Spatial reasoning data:
Content starts

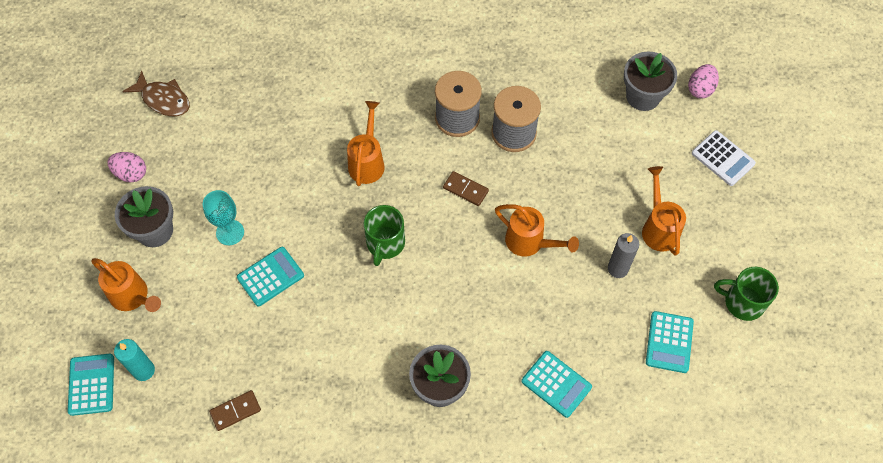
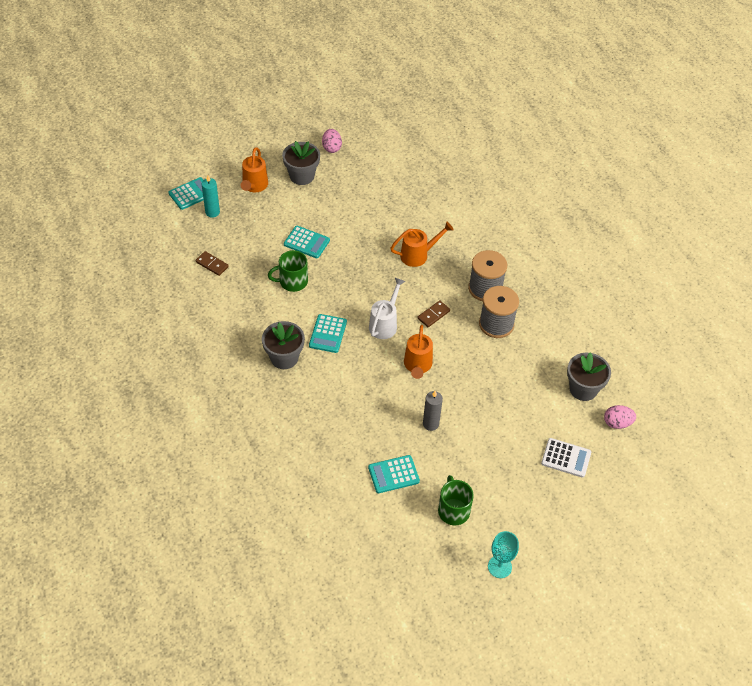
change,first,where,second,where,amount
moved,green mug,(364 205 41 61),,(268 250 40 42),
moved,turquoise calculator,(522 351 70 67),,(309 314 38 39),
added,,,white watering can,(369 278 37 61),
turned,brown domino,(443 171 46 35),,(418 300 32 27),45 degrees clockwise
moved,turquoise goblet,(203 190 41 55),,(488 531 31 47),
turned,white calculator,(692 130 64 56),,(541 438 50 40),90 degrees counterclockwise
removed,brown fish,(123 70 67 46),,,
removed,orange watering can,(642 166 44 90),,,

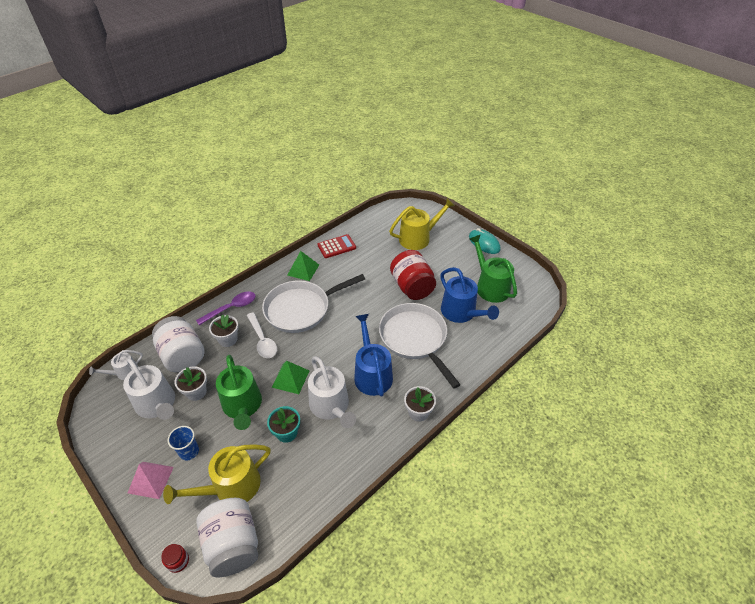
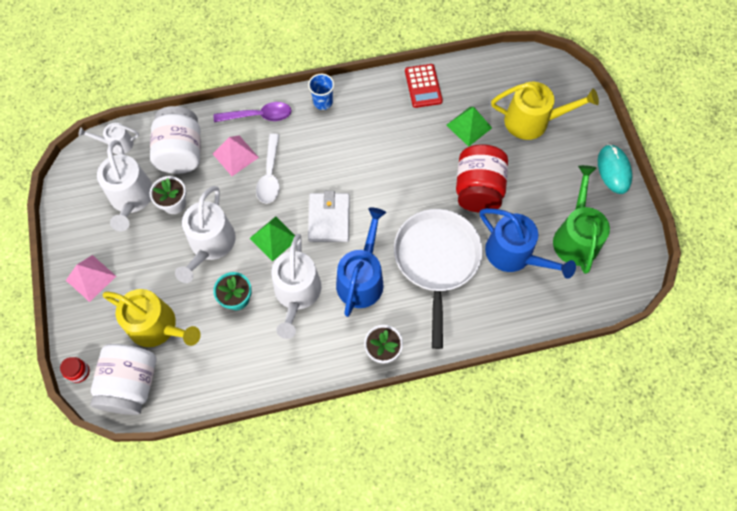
change,first,where,second,where,amount
turned,yellow watering can,(163 444 108 60),,(103 289 98 58),150 degrees counterclockwise
recoloured,green watering can,(216 355 46 75),white watering can,(175 186 61 97),
replaced,white flower pot,(209 314 30 33),pink pyramid,(213 136 46 40),
moved,blue cup,(168 426 31 34),,(308 74 26 36),
added,,,white wallet,(308 191 42 51),
turned,red calculator,(318 234 38 24),,(405 64 38 44),75 degrees clockwise
moved,green pyramid,(287 251 32 30),,(446 107 46 40),
turned,blue watering can,(440 267 59 56),,(480 208 96 71),45 degrees counterclockwise
removed,white pan,(262 274 103 59),,,

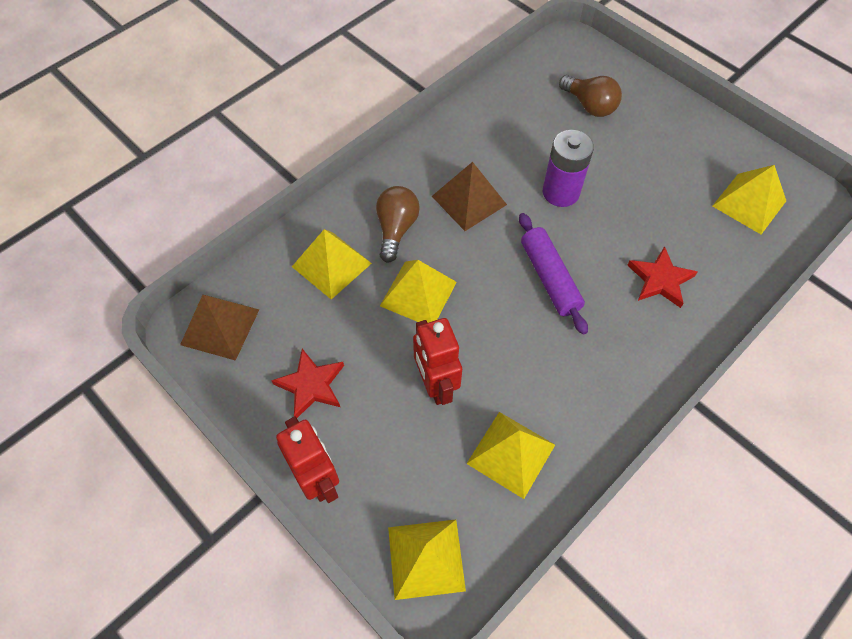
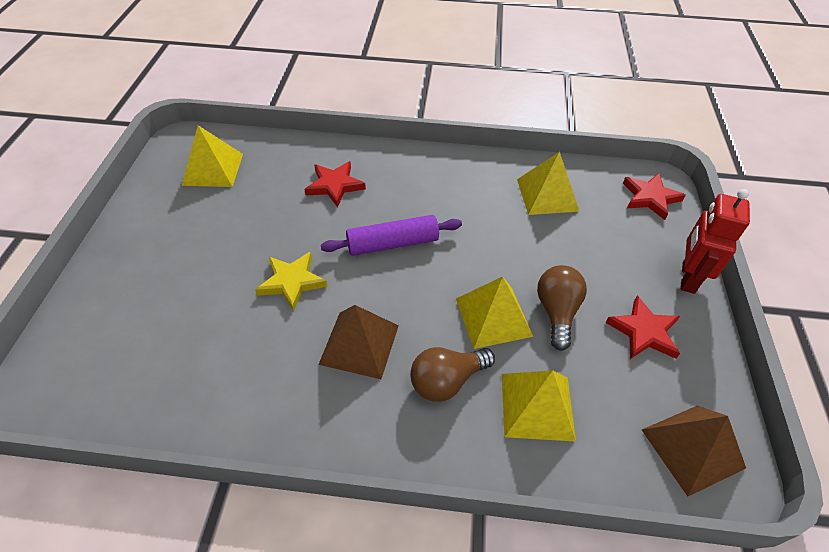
change,first,where,second,where,amount
replaced,purple battery,(543 130 51 77),yellow star,(255 252 73 59),
turned,purple rolling pin,(519 213 69 122),,(321 215 141 41),45 degrees clockwise
moved,brown light bulb,(559 75 63 42),,(537 265 50 86),
replaced,yellow pyramid,(388 520 78 80),red star,(623 173 63 47),
removed,red robot,(413 318 49 87),,,

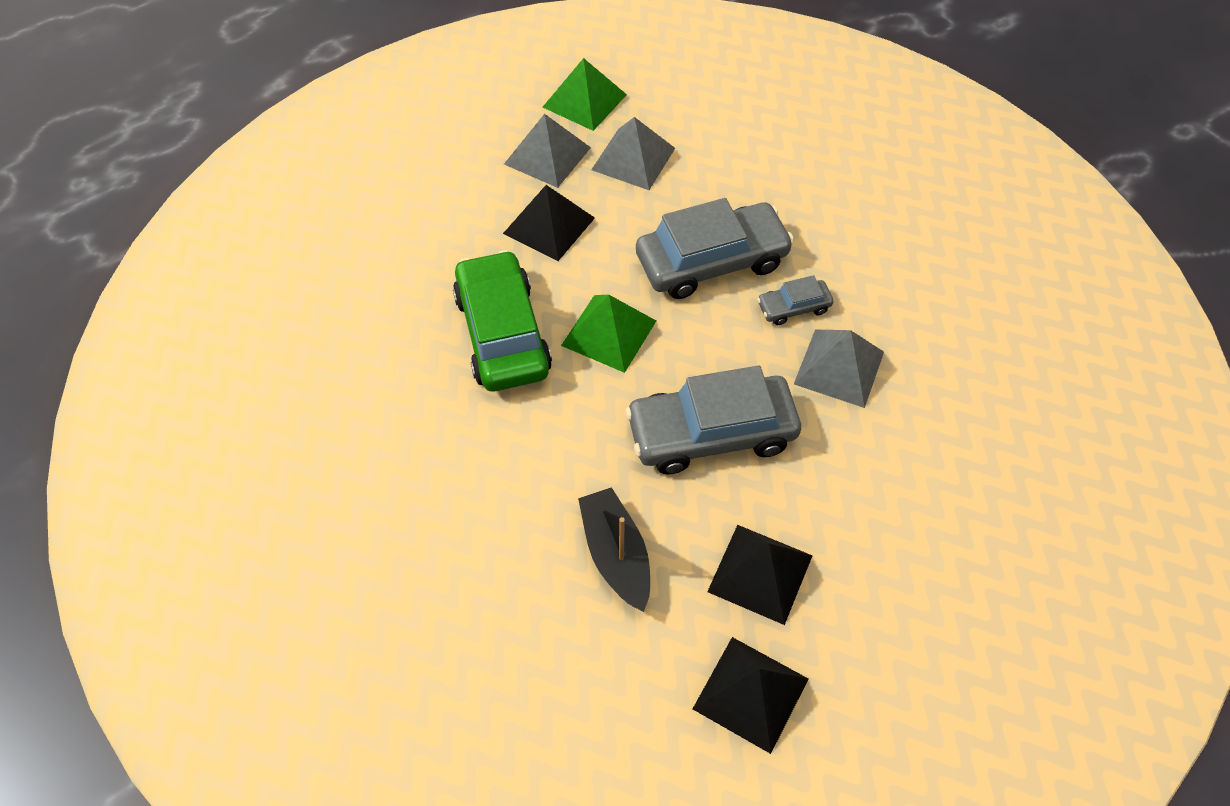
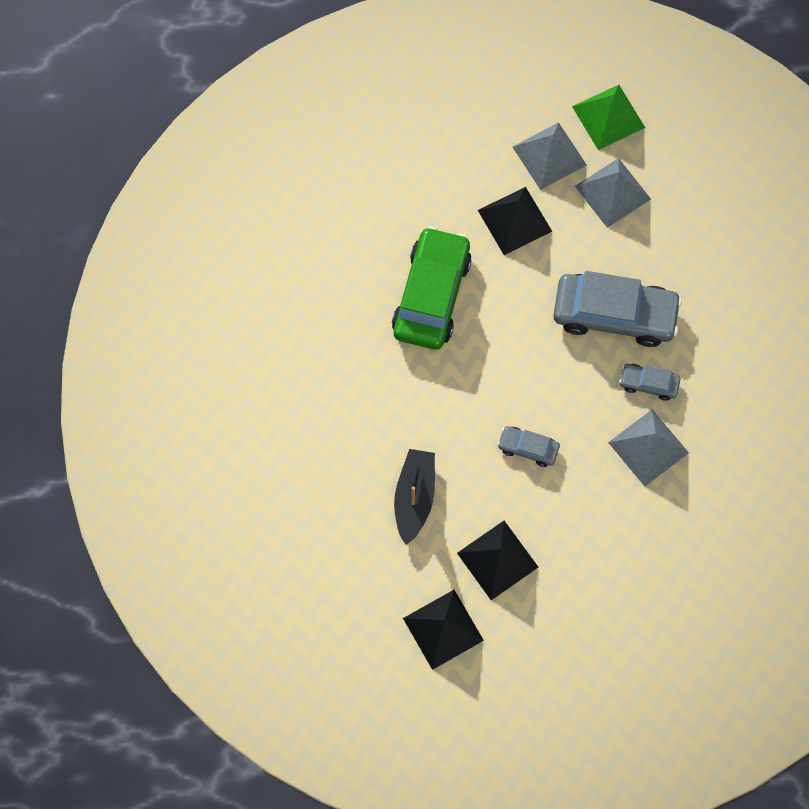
change,first,where,second,where,amount
resized,grey car,(625 365 176 110),,(497 426 63 41),x0.47
removed,green pyramid,(561 295 95 78),,,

Content ends

-- Requirement --
Check each line of the records for "brown" and copy the ones that contain it.

-- Solution to this exercise --
turned,brown domino,(443 171 46 35),,(418 300 32 27),45 degrees clockwise
removed,brown fish,(123 70 67 46),,,
moved,brown light bulb,(559 75 63 42),,(537 265 50 86),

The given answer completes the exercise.